Exercise goal —
Scan the material and copy every line in which "MARKER" appears.

The data —
______________________________

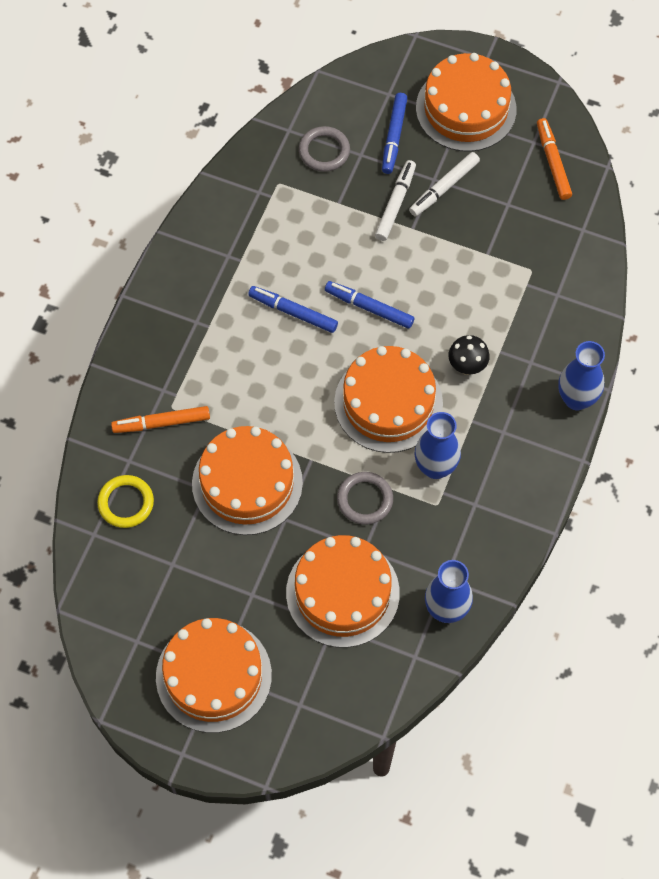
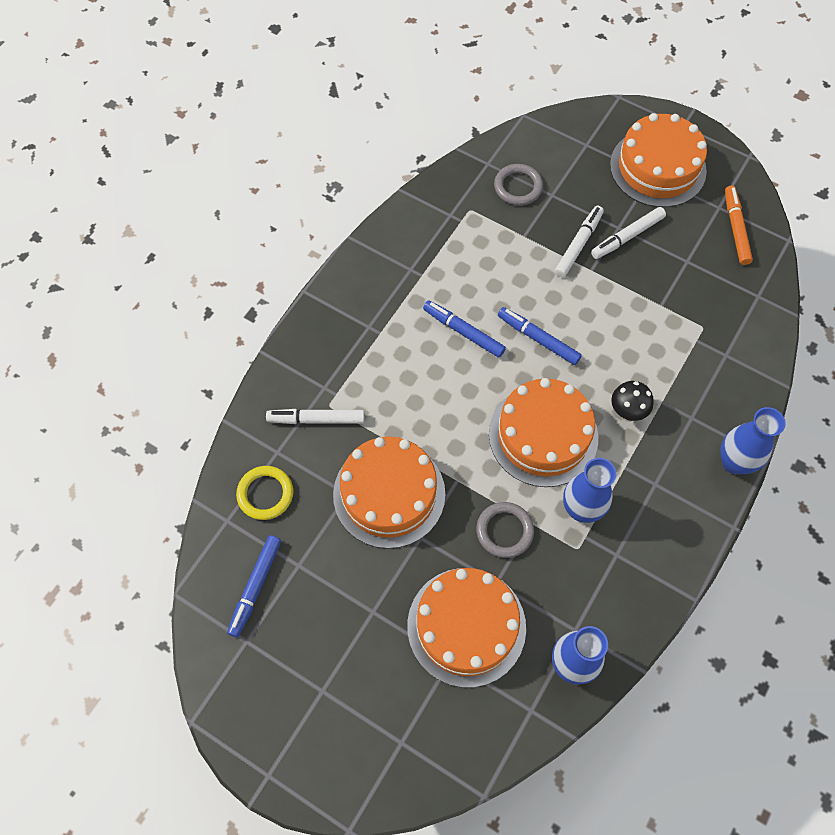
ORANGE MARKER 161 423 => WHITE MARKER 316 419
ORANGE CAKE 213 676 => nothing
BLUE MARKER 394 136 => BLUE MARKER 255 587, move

______________________________

Response —
ORANGE MARKER 161 423 => WHITE MARKER 316 419
BLUE MARKER 394 136 => BLUE MARKER 255 587, move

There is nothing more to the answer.